→ **What you have to do**
Set down each entry exactly as given; pictures should not appear in the copy.

[Object change descriptions]
--

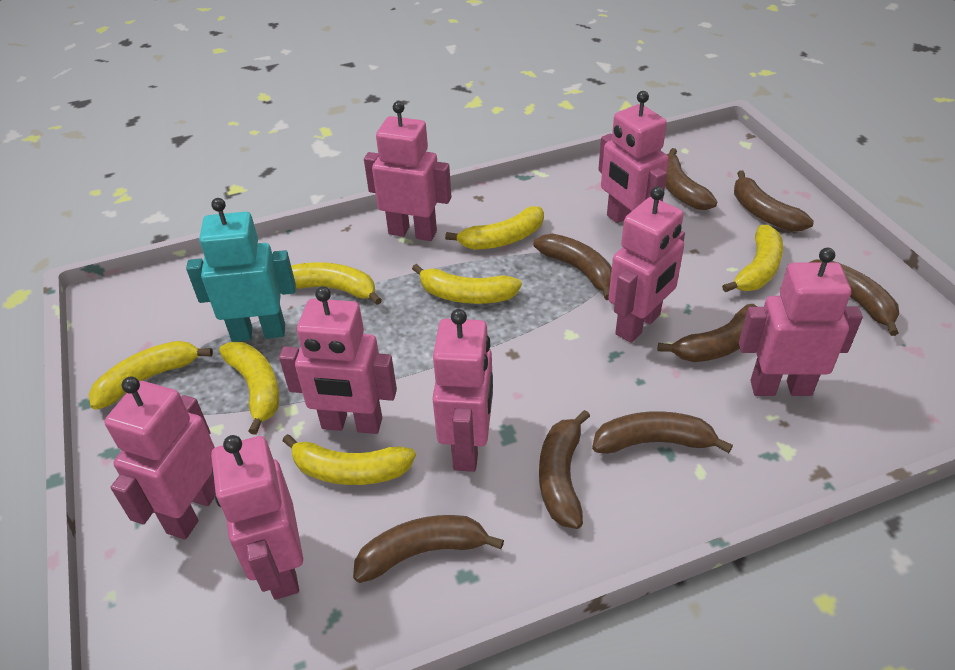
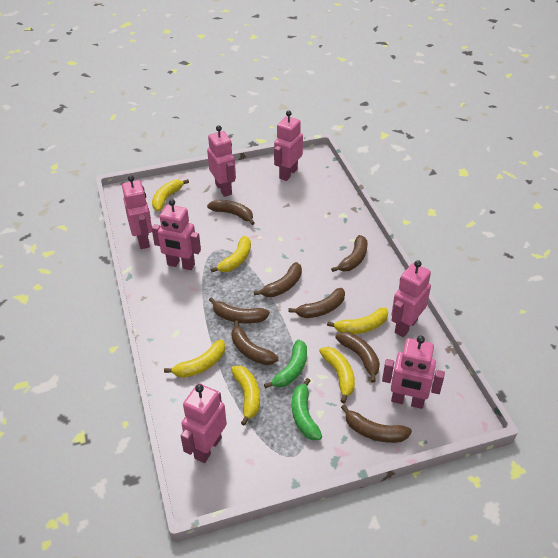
green banana: 0 -> 2
pink robot: 8 -> 7
turquoise robot: 1 -> 0
yellow banana: 7 -> 6

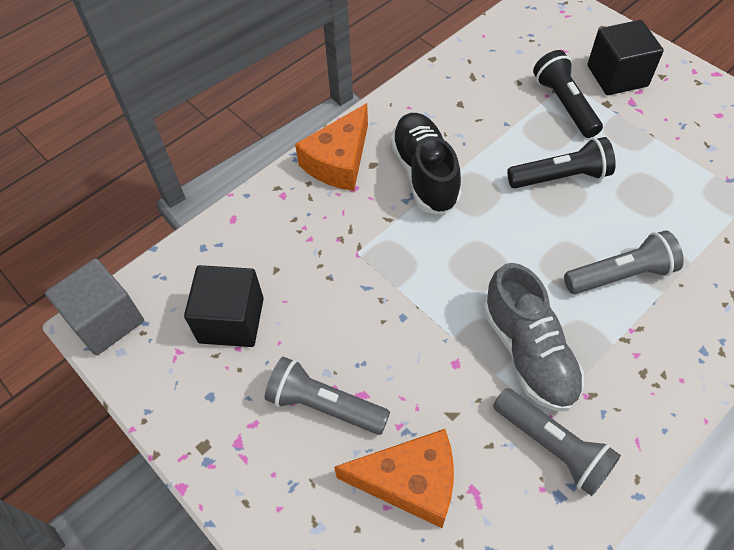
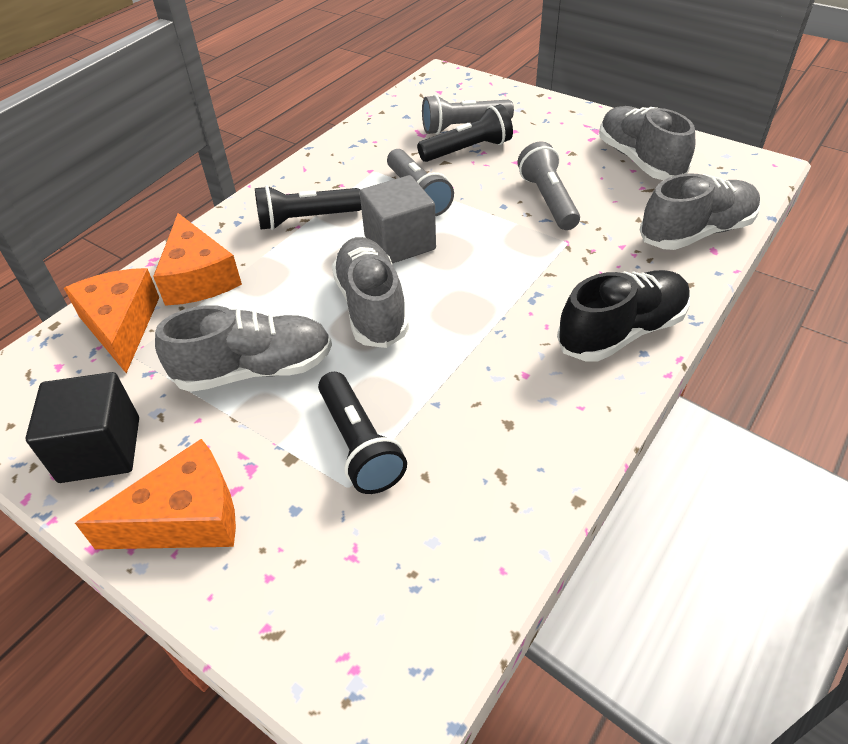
black cube: 2 -> 1
black flashlight: 2 -> 3
grey shoe: 1 -> 4
orange cheese: 2 -> 3

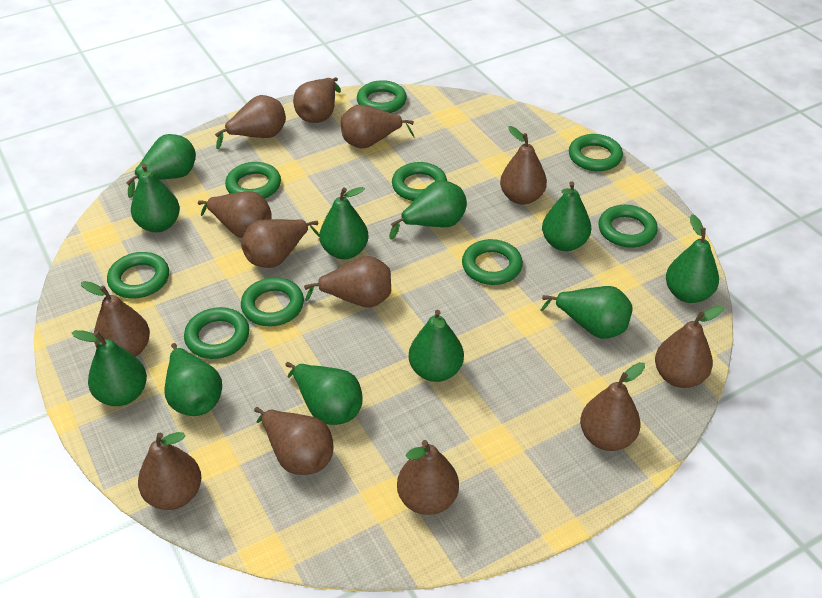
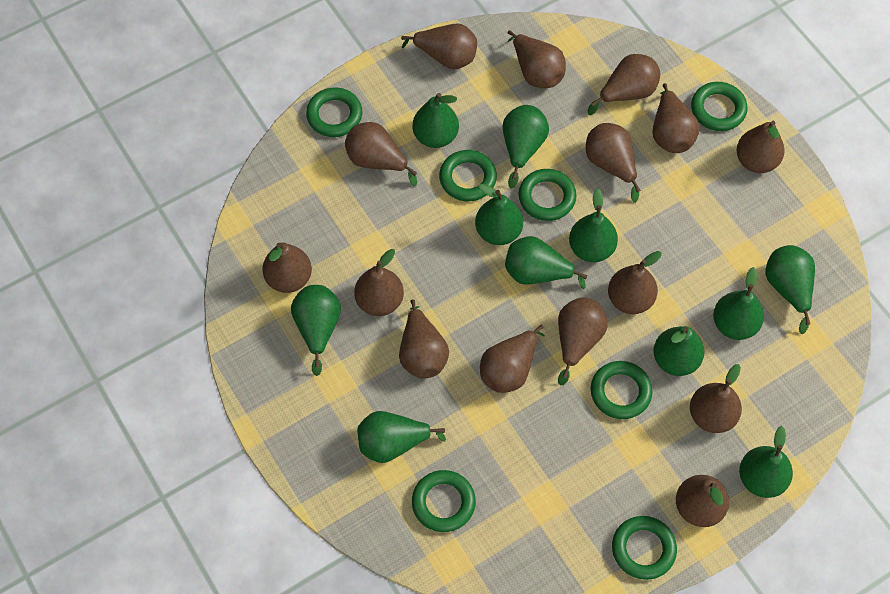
brown pear: 13 -> 15
green ring: 9 -> 7

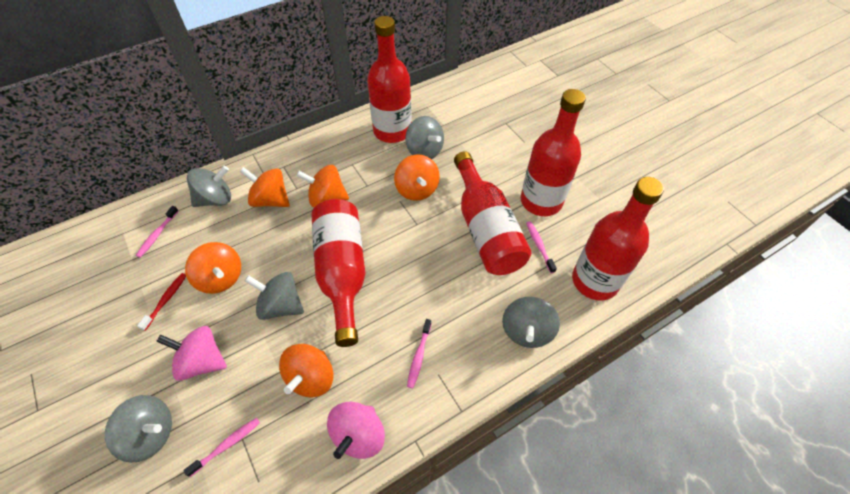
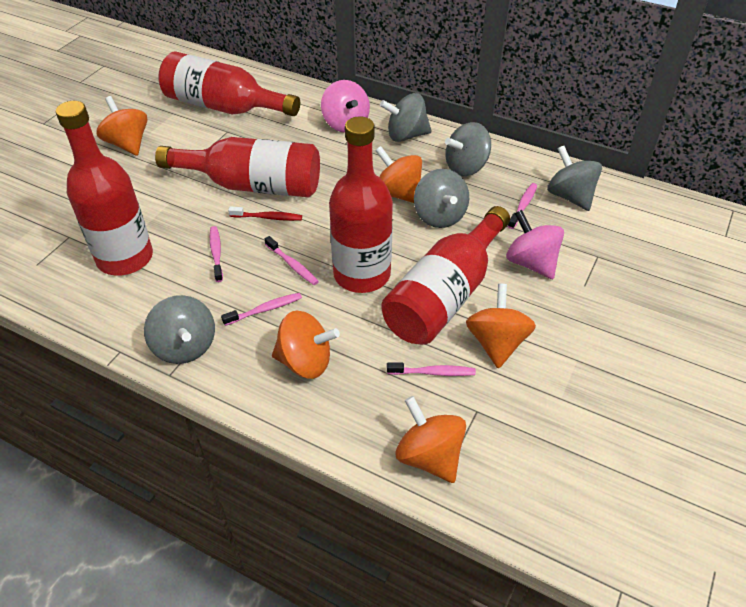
pink toothbrush: 4 -> 5

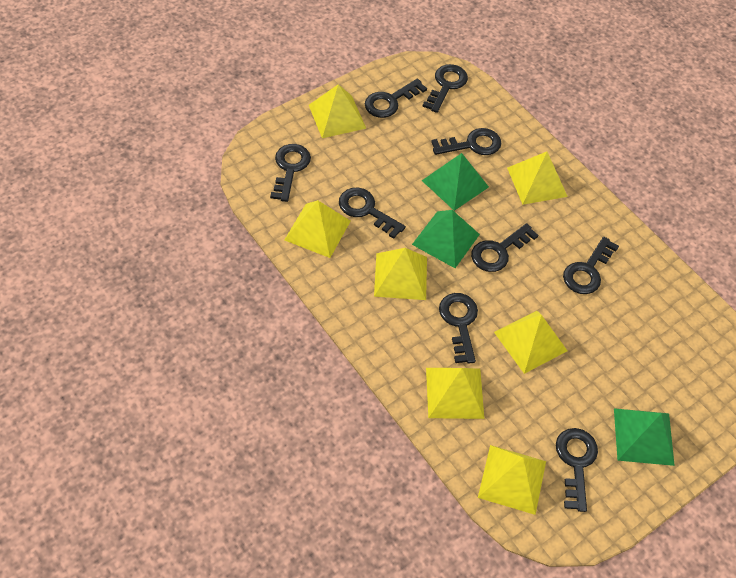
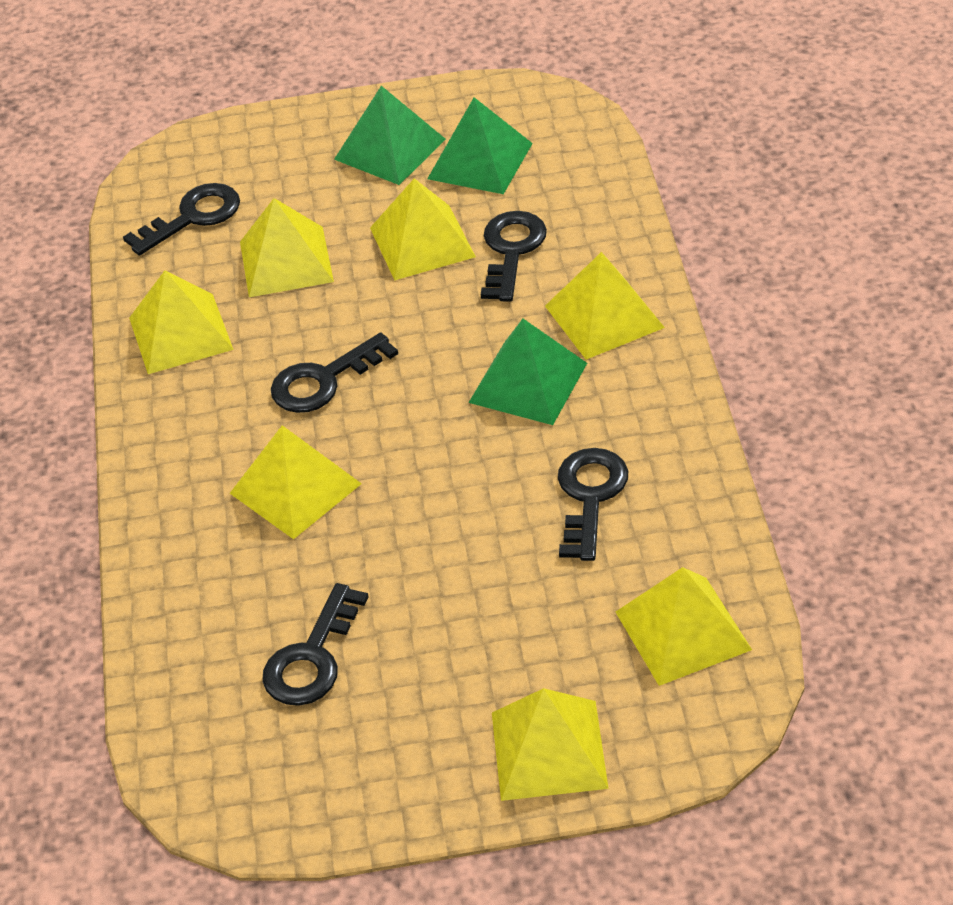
black key: 9 -> 5

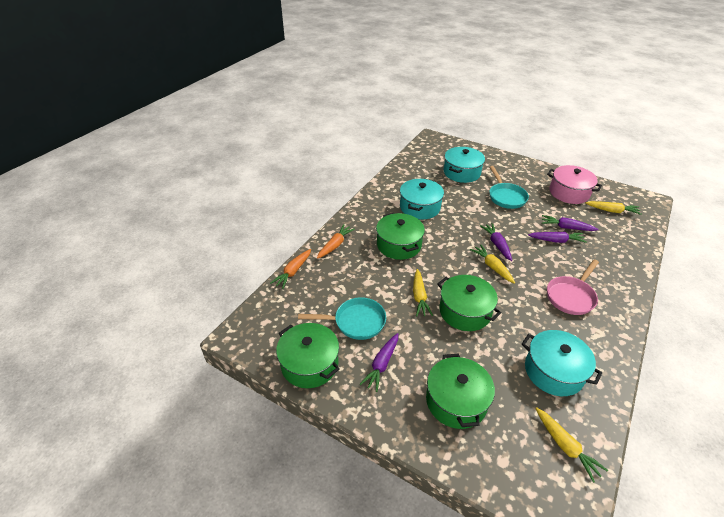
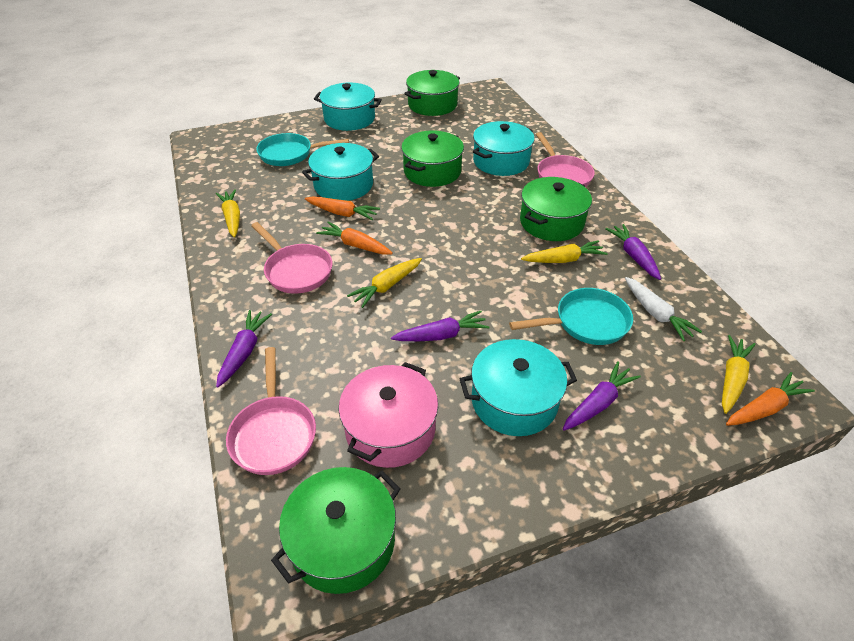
orange carrot: 2 -> 3
pink pan: 1 -> 3
turquoise pot: 3 -> 4
white carrot: 0 -> 1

--

→ **Result for this exercise**
green banana: 0 -> 2
pink robot: 8 -> 7
turquoise robot: 1 -> 0
yellow banana: 7 -> 6

black cube: 2 -> 1
black flashlight: 2 -> 3
grey shoe: 1 -> 4
orange cheese: 2 -> 3

brown pear: 13 -> 15
green ring: 9 -> 7

pink toothbrush: 4 -> 5

black key: 9 -> 5

orange carrot: 2 -> 3
pink pan: 1 -> 3
turquoise pot: 3 -> 4
white carrot: 0 -> 1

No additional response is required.